→ Exercise requirements
From the line with "none -> grey camera [684,206,731,268]" to the line with "green pot [283,117,364,207]", retype each line exactly as it stands in the records below, but skip the pictures.

→ Exercise material
• • • • • • •

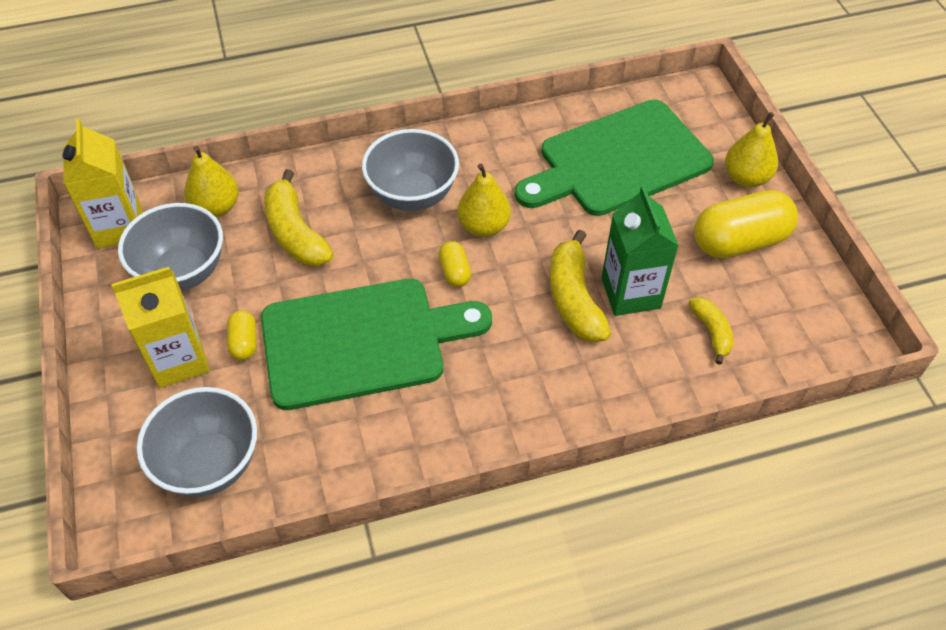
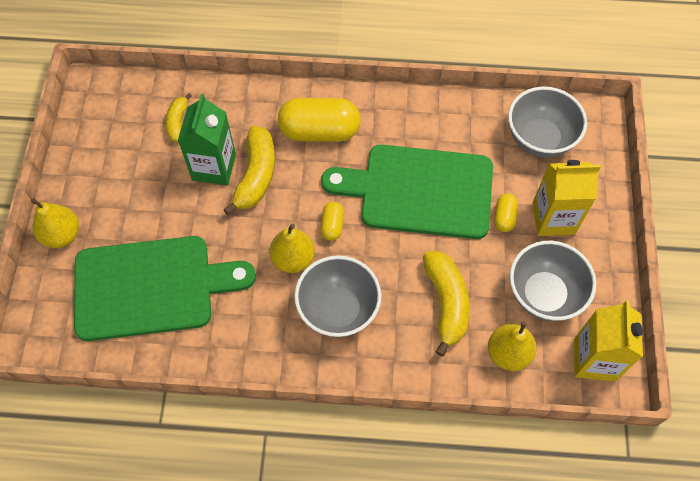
camera: 160 degrees left, 10 degrees up
yellow capsule [694,190,798,259] -> yellow capsule moved to [278,98,361,142]

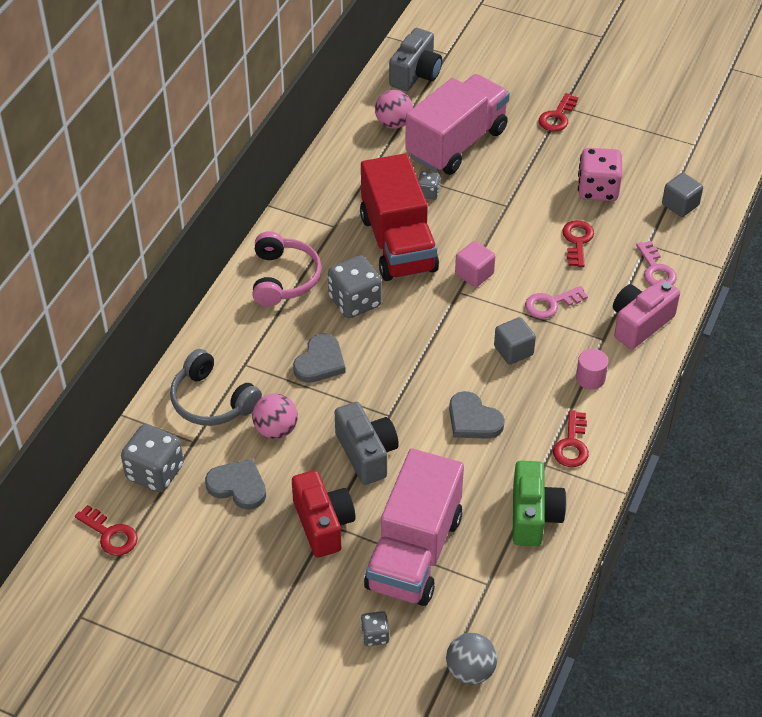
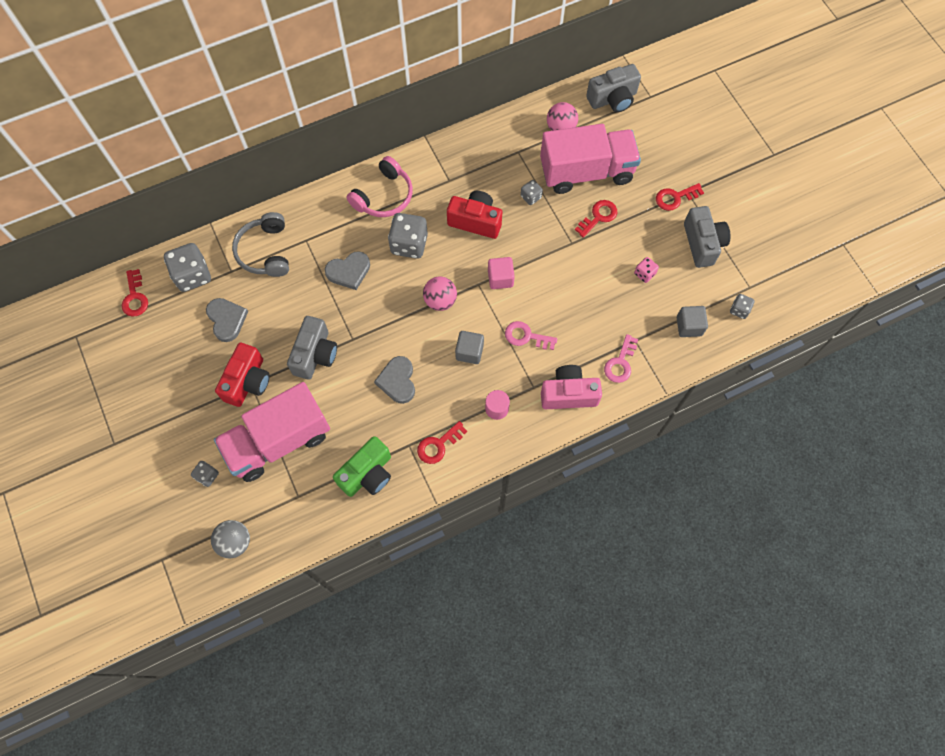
camera: 40 degrees right, 20 degrees up
pink ball [252,394,298,439] -> pink ball moved to [423,276,457,311]
red truck [360,153,439,281] -> red camera [447,191,502,239]
red key [562,220,594,267] -> red key moved to [575,200,617,238]
pink dice [578,148,622,201] -> pink dice [634,257,659,283], size x0.51
none -> grey camera [684,206,731,268]
none -> grey dice [730,294,755,319]

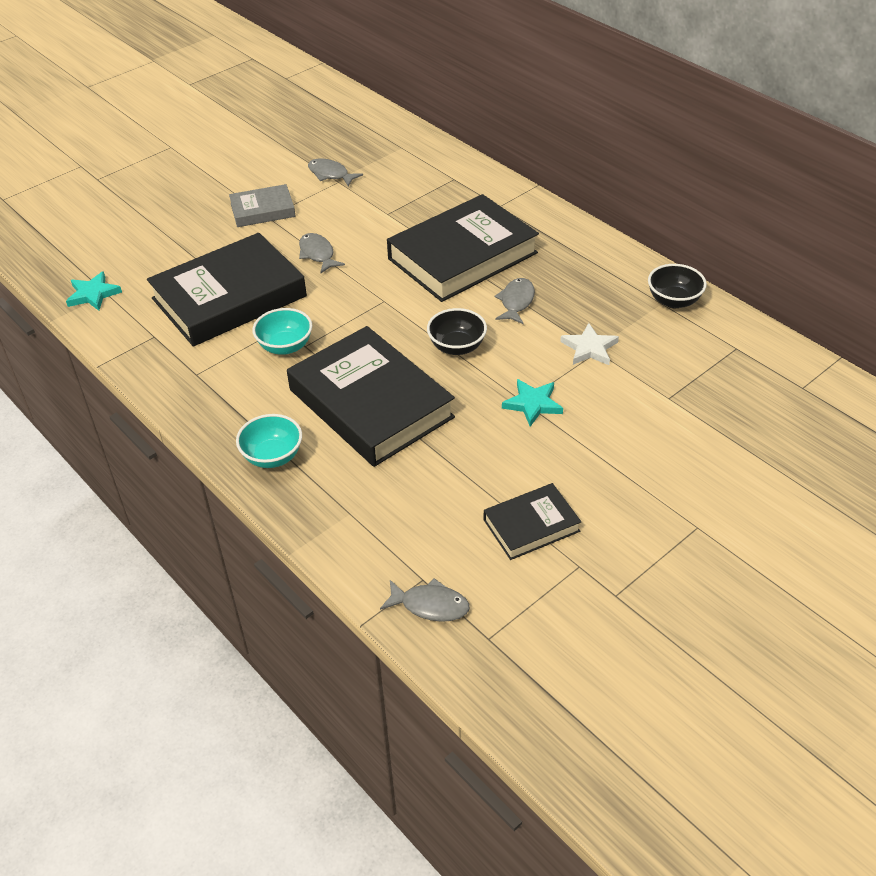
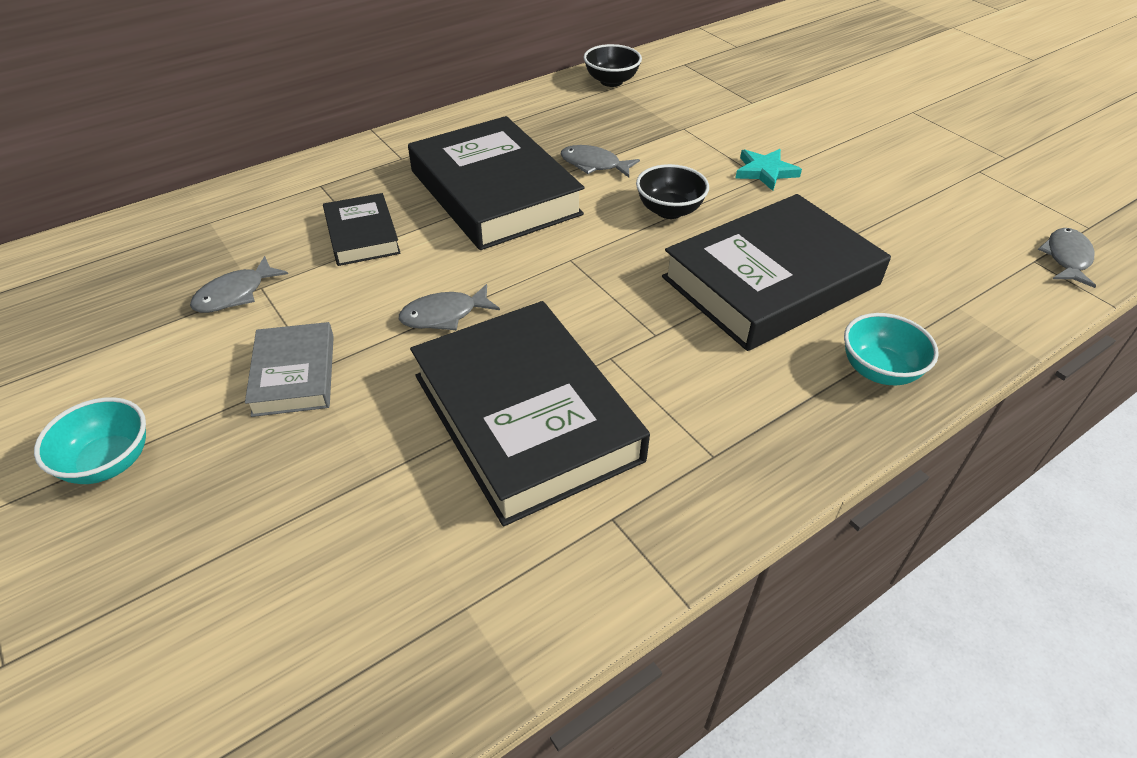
camera: 85 degrees left, 0 degrees up
turquoise star [66,271,122,311] -> none
turquoise bowl [252,308,312,355] -> turquoise bowl moved to [34,397,146,484]
black book [484,483,581,560] -> black book moved to [323,193,401,266]
white star [560,323,619,365] -> none

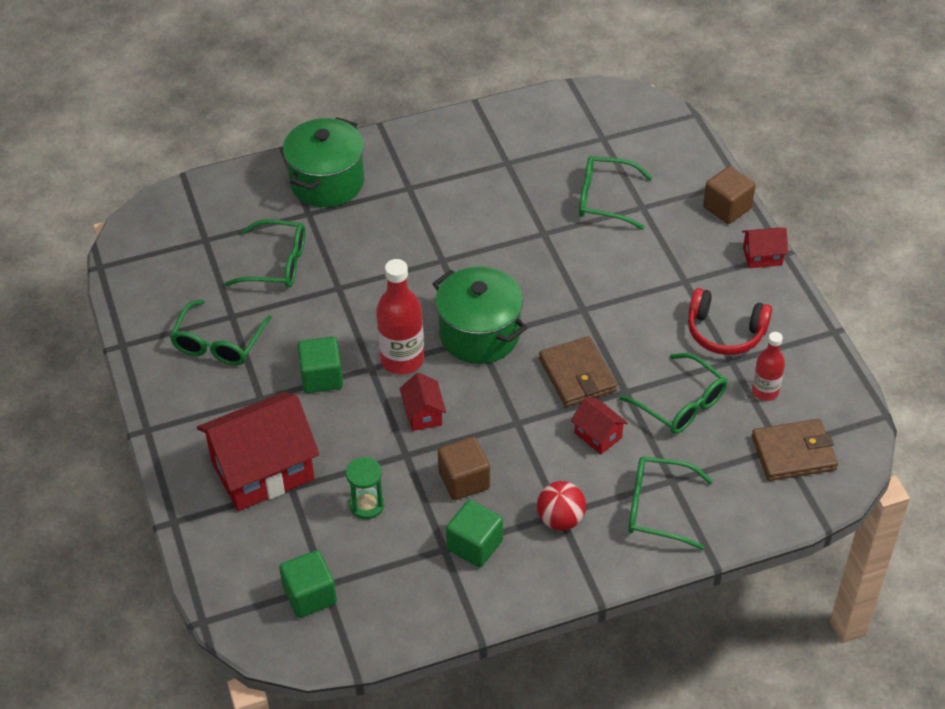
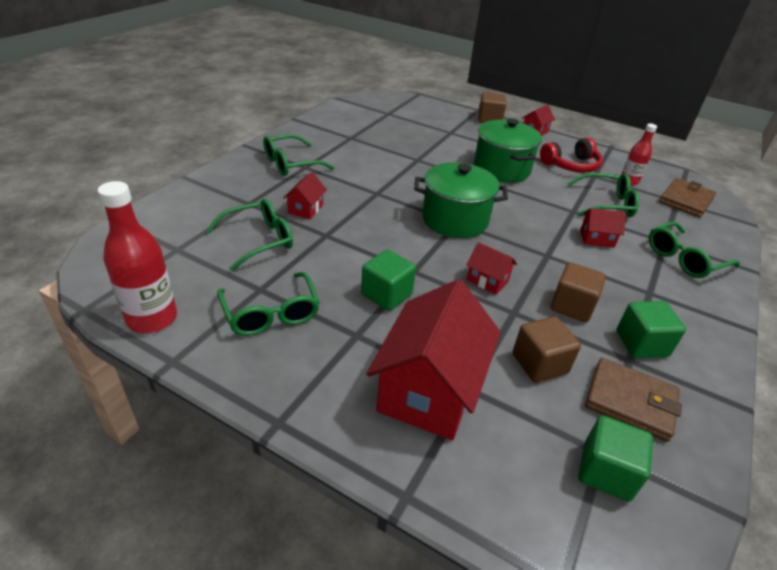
camera: 45 degrees left, 10 degrees down
green pot [283,117,364,207] -> green pot moved to [474,118,542,183]
green hourglass [346,457,384,519] -> brown cube [512,316,581,383]
red bottle [376,259,424,375] -> red bottle moved to [98,181,177,333]
red ball [537,481,586,530] -> none
brown wallet [539,336,617,407] -> brown wallet moved to [585,358,682,442]
green glasses [579,156,653,230] -> green glasses moved to [263,135,334,176]
none -> red house [283,172,327,219]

• • • • • • •

→ Written response
none -> grey camera [684,206,731,268]
none -> grey dice [730,294,755,319]

camera: 85 degrees left, 0 degrees up
turquoise star [66,271,122,311] -> none
turquoise bowl [252,308,312,355] -> turquoise bowl moved to [34,397,146,484]
black book [484,483,581,560] -> black book moved to [323,193,401,266]
white star [560,323,619,365] -> none

camera: 45 degrees left, 10 degrees down
green pot [283,117,364,207] -> green pot moved to [474,118,542,183]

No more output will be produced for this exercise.